Please retype the entries that follow exactly as they are, leaving the images behind.
---*---
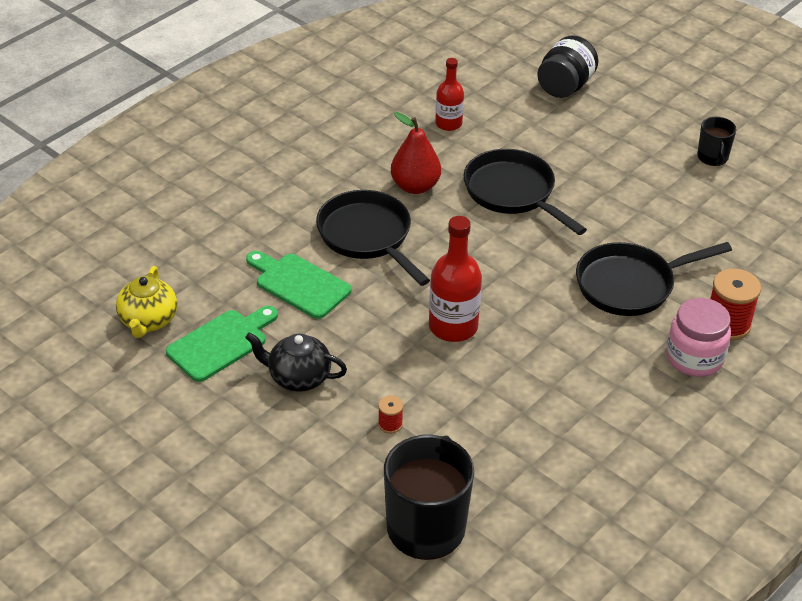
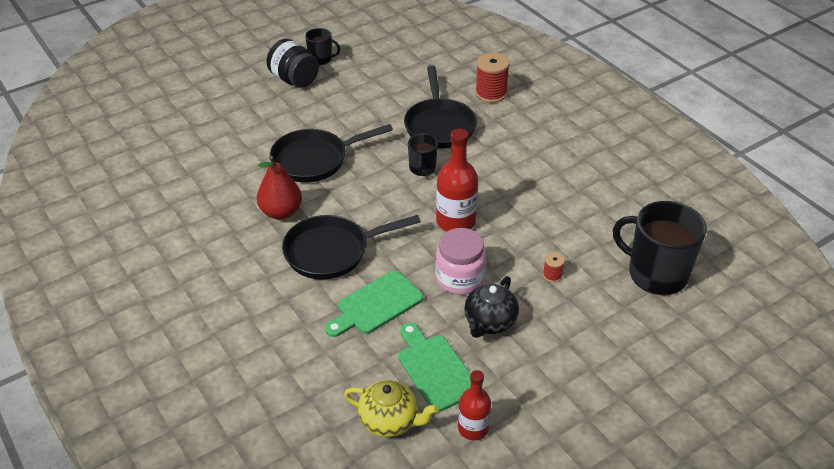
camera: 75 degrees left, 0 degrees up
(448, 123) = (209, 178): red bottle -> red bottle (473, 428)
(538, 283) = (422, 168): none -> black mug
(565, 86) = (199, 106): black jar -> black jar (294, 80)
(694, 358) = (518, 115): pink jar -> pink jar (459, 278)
---*---
# OUTPUT BELOW
camera: 75 degrees left, 0 degrees up
(448, 123) = (209, 178): red bottle -> red bottle (473, 428)
(538, 283) = (422, 168): none -> black mug
(565, 86) = (199, 106): black jar -> black jar (294, 80)
(694, 358) = (518, 115): pink jar -> pink jar (459, 278)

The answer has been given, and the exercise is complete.